Data records section start

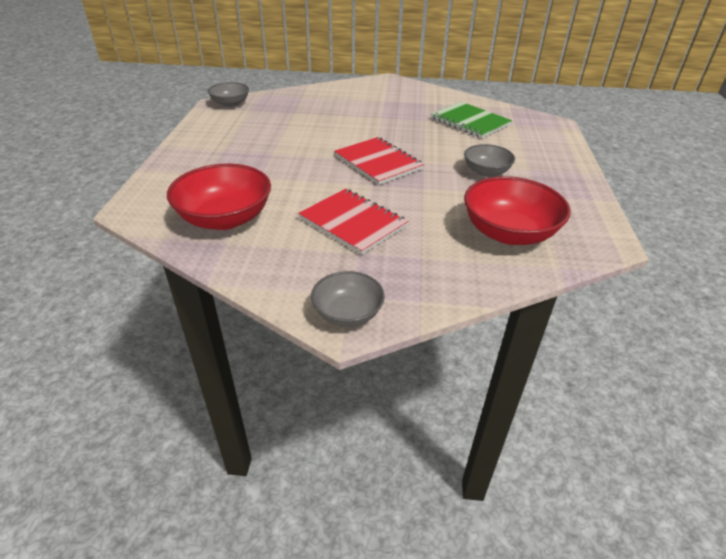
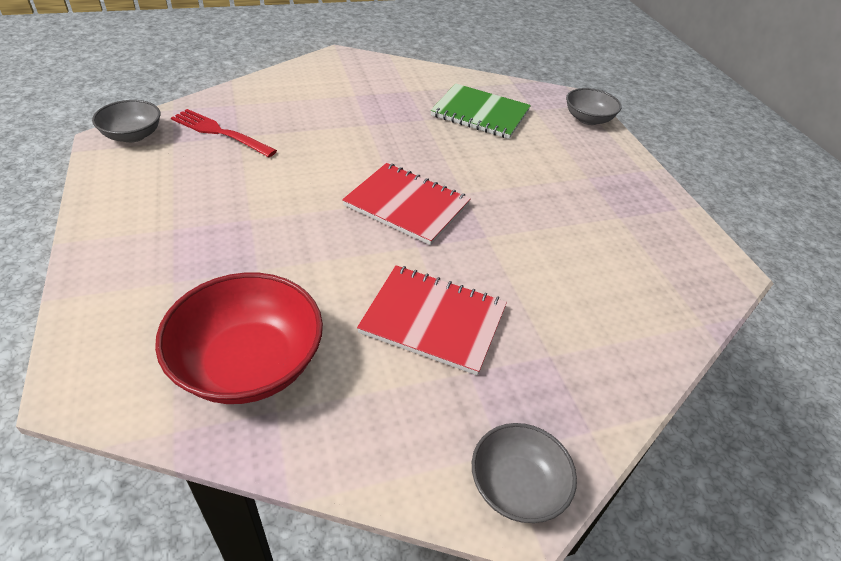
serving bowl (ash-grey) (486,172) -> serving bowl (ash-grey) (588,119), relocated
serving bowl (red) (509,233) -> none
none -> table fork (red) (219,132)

Data records section end
Data records section start

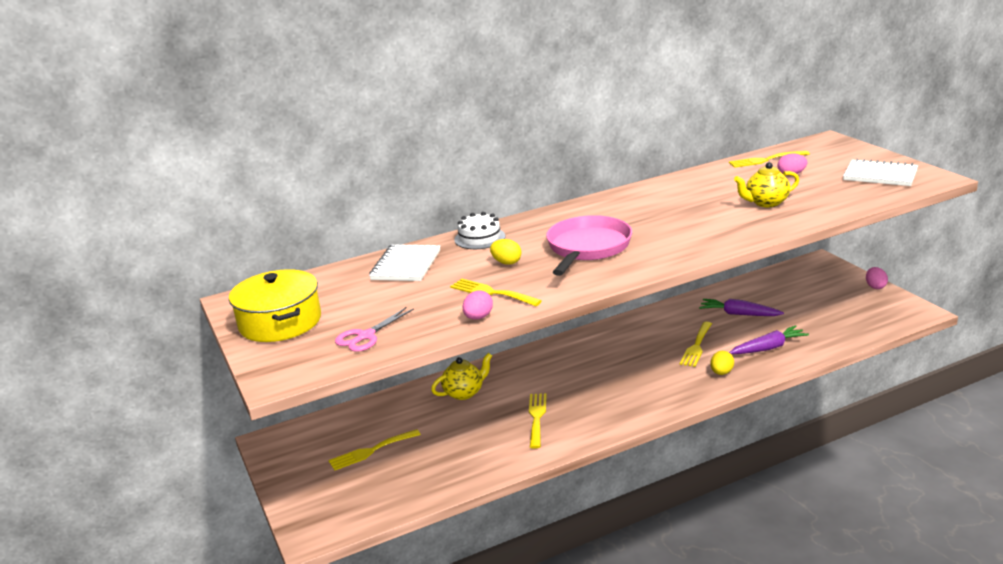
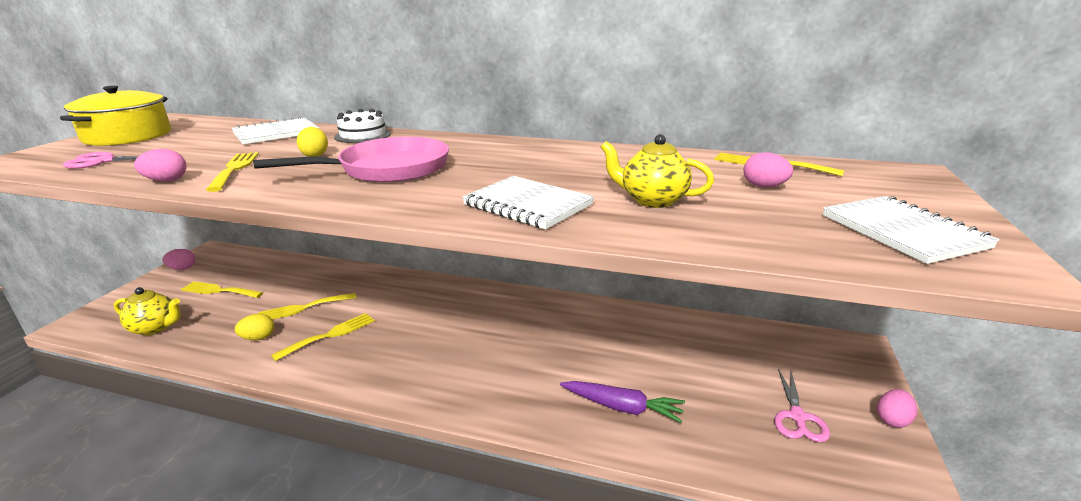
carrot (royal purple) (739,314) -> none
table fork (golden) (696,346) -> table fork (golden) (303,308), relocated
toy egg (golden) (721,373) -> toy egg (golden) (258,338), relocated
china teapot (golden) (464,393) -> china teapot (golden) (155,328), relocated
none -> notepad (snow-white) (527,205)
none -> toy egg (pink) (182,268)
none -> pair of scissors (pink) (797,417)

Data records section end

## What to produce
Take exactly the lines from the one containing "toy egg (golden) (721,373)" through the one containing "none -> pair of scissors (pink) (797,417)" in the data above, and output them with nothing added.

## Solution to the exercise
toy egg (golden) (721,373) -> toy egg (golden) (258,338), relocated
china teapot (golden) (464,393) -> china teapot (golden) (155,328), relocated
none -> notepad (snow-white) (527,205)
none -> toy egg (pink) (182,268)
none -> pair of scissors (pink) (797,417)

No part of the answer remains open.